RECORDS SUPPLIED
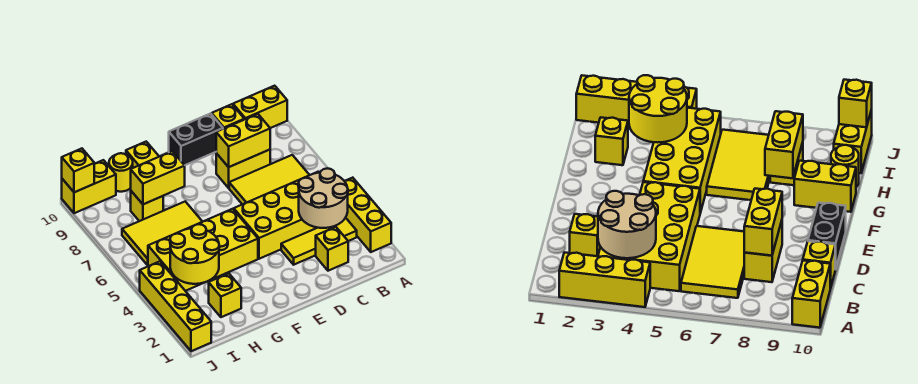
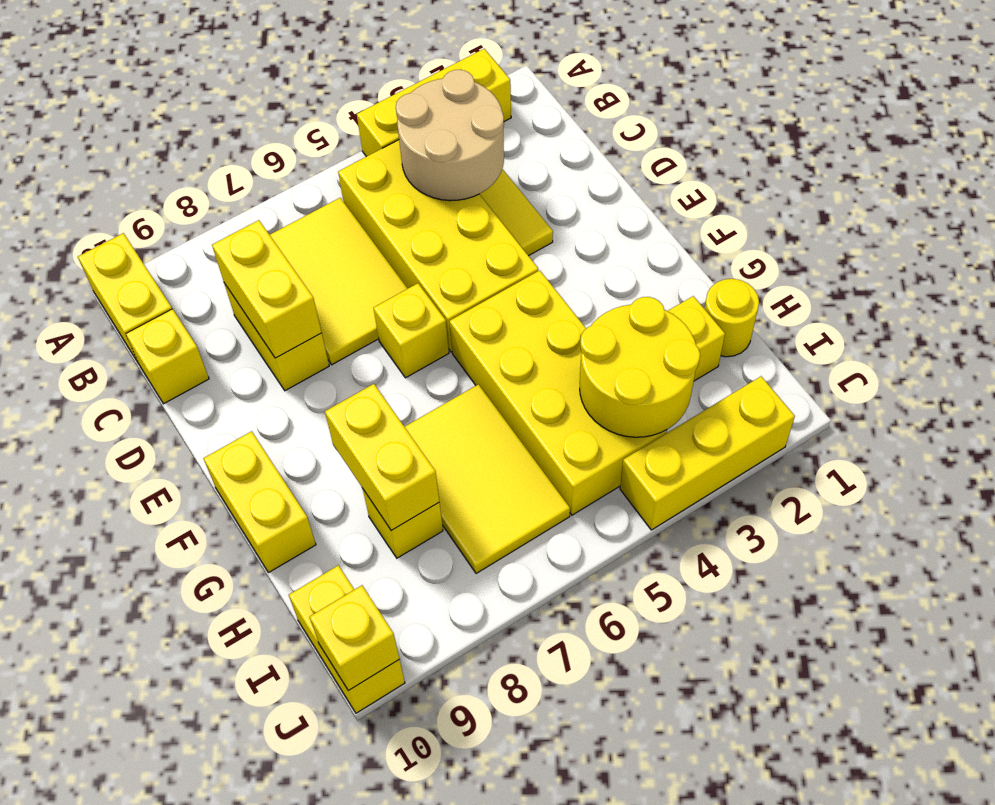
yellow brick C2 level 1 -> yellow brick E6 level 1
black brick D10:E10 level 1 -> none
yellow brick G9:G10 level 1 -> yellow brick F10:G10 level 1
yellow round brick H10 level 1 -> yellow round brick H1 level 1
yellow brick J1:J4 level 1 -> yellow brick J2:J4 level 1

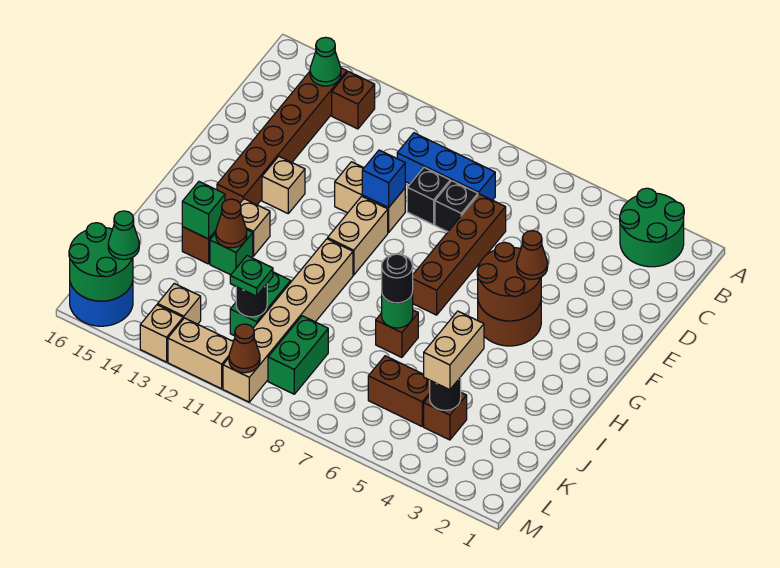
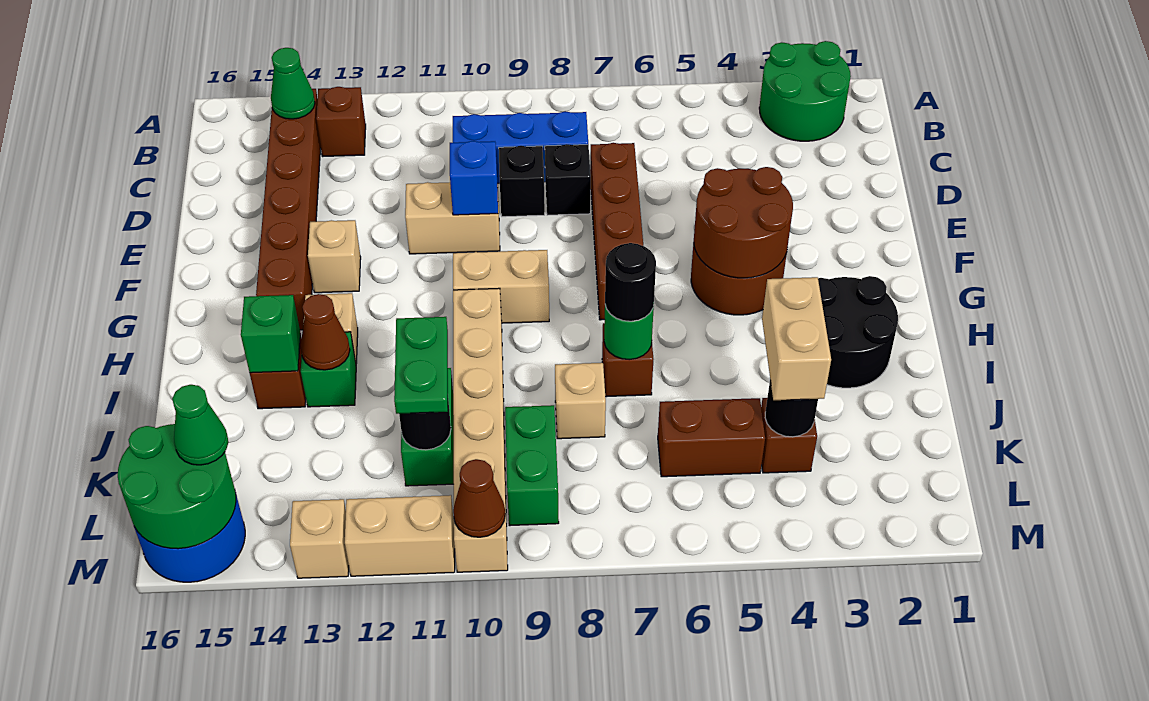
brown cone F4 level 3 -> none
tan brick F10:G10 level 1 -> tan brick G9:G10 level 1
none -> black round brick H2:I3 level 1
green plate K11 level 3 -> green plate J11:K11 level 3
tan brick L13 level 1 -> tan brick J8 level 1

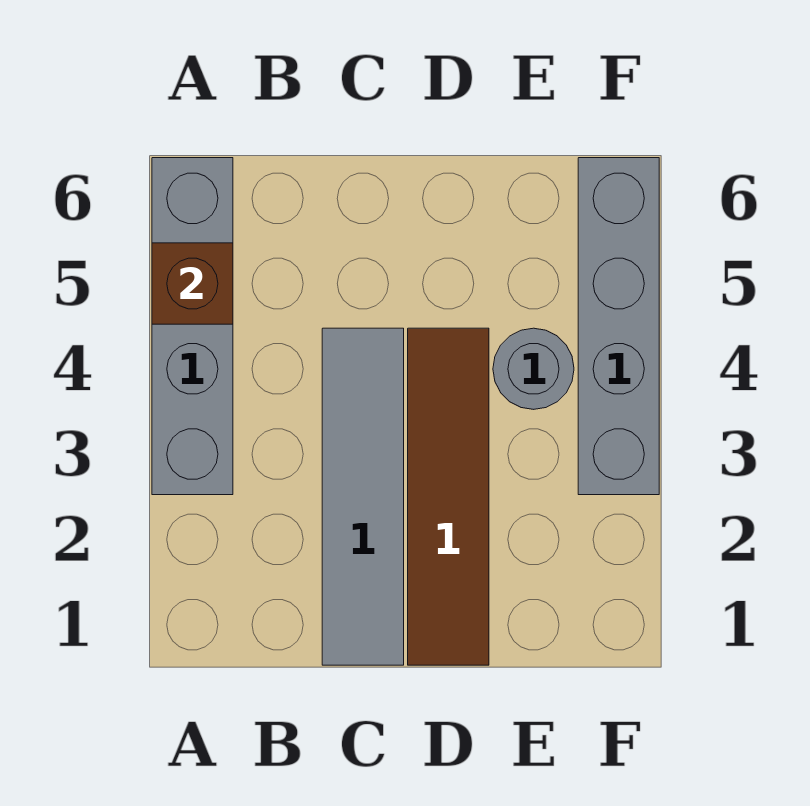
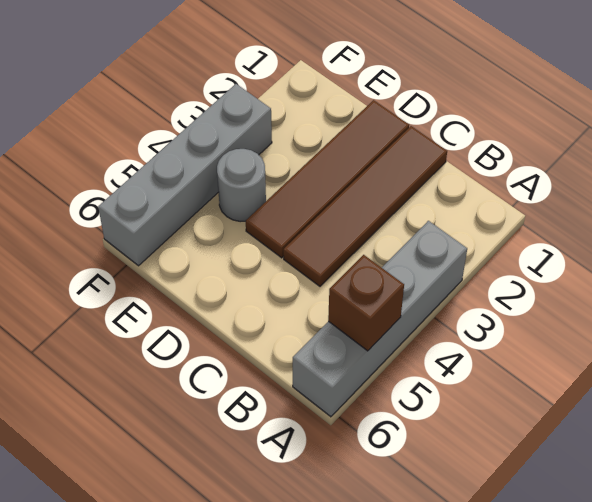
grey tile C1:C4 level 1 -> brown tile C1:C4 level 1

WORK REQUIRED
Leave out the pictures, and write out exactly the lines from the line containing "yellow brick J1:J4" through the end of the records above.

YOUR SOLUTION
yellow brick J1:J4 level 1 -> yellow brick J2:J4 level 1

brown cone F4 level 3 -> none
tan brick F10:G10 level 1 -> tan brick G9:G10 level 1
none -> black round brick H2:I3 level 1
green plate K11 level 3 -> green plate J11:K11 level 3
tan brick L13 level 1 -> tan brick J8 level 1

grey tile C1:C4 level 1 -> brown tile C1:C4 level 1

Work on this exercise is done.